Data items
■ ■ ■ ■ ■ ■ ■

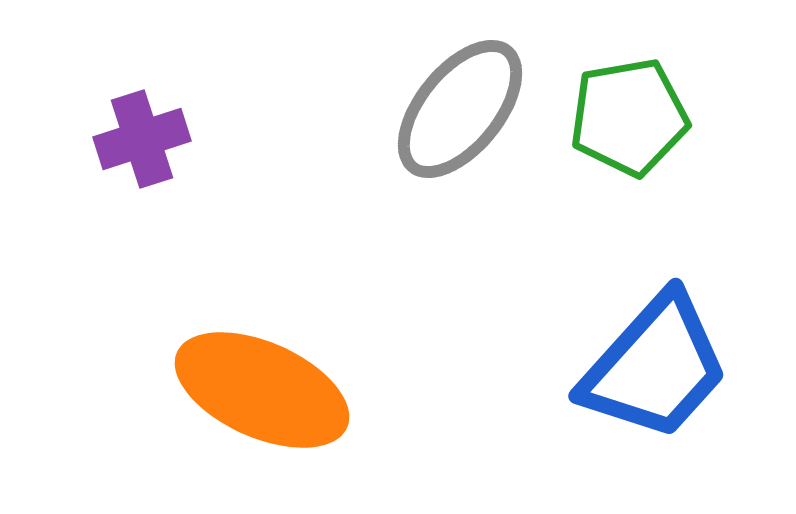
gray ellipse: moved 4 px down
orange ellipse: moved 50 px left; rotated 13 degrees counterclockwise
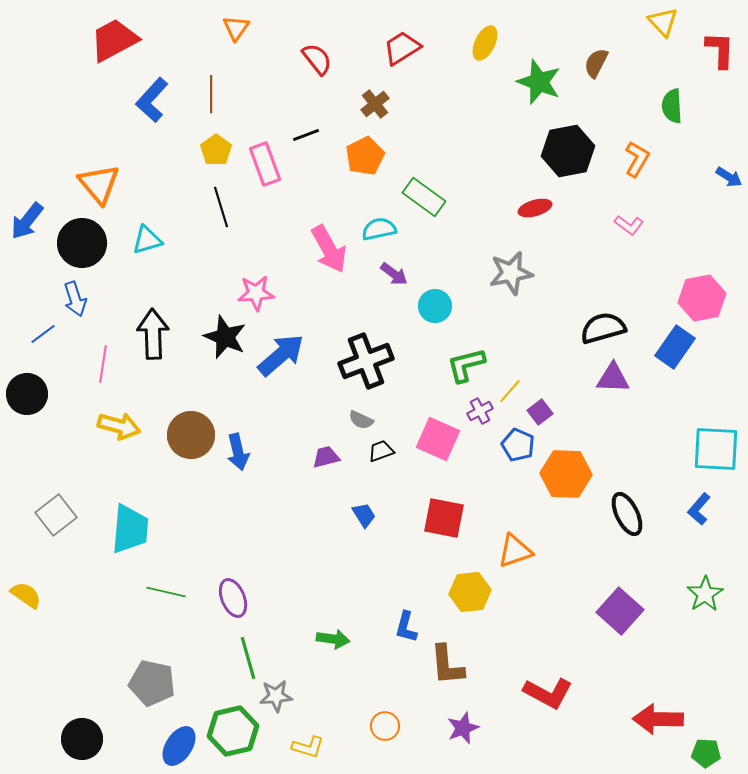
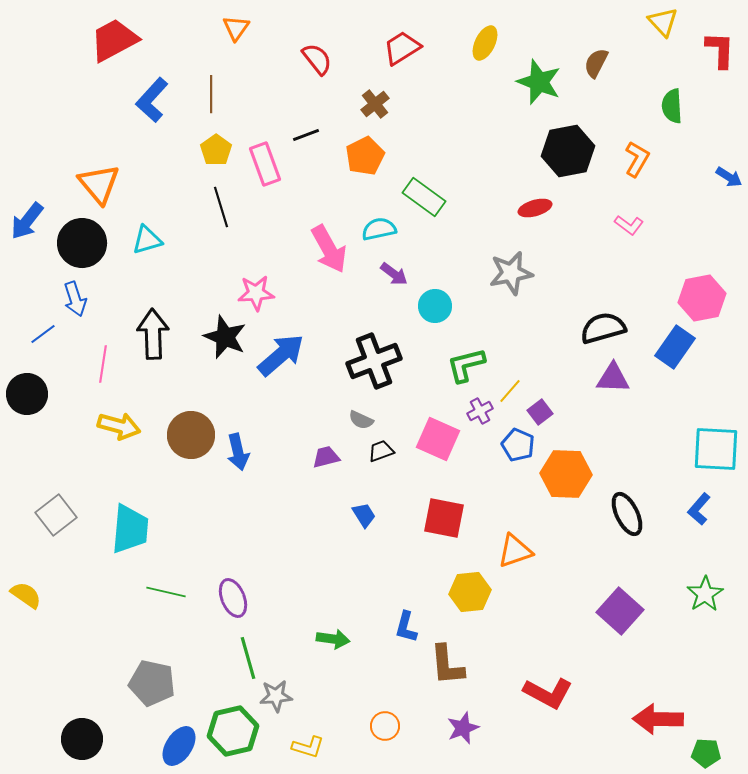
black cross at (366, 361): moved 8 px right
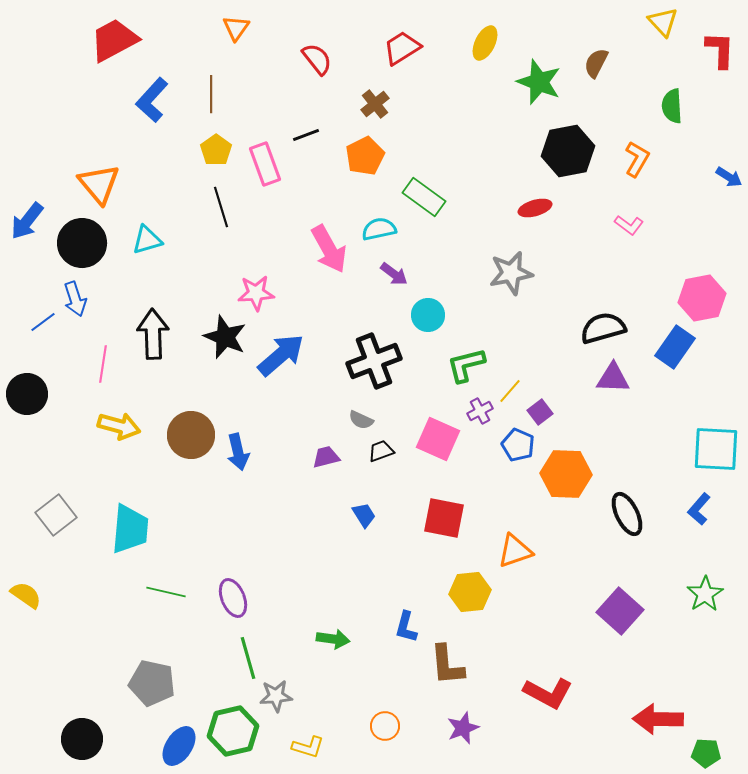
cyan circle at (435, 306): moved 7 px left, 9 px down
blue line at (43, 334): moved 12 px up
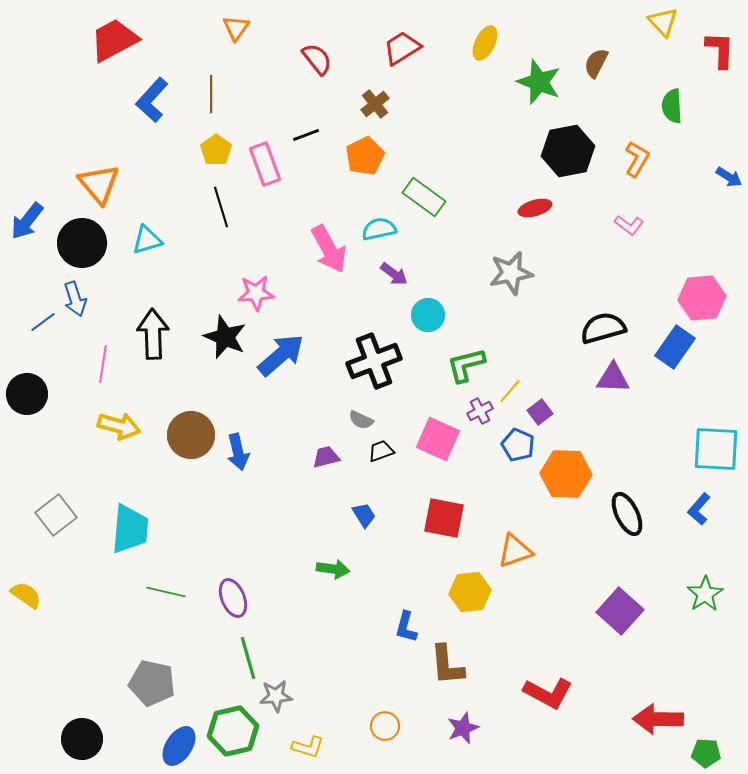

■ ■ ■ ■ ■ ■ ■

■ Exercise aim ■
Pull out each line of the records that contains the word "ellipse", copying those lines in full.

■ Response for this exercise ■
gray ellipse: moved 4 px down
orange ellipse: moved 50 px left; rotated 13 degrees counterclockwise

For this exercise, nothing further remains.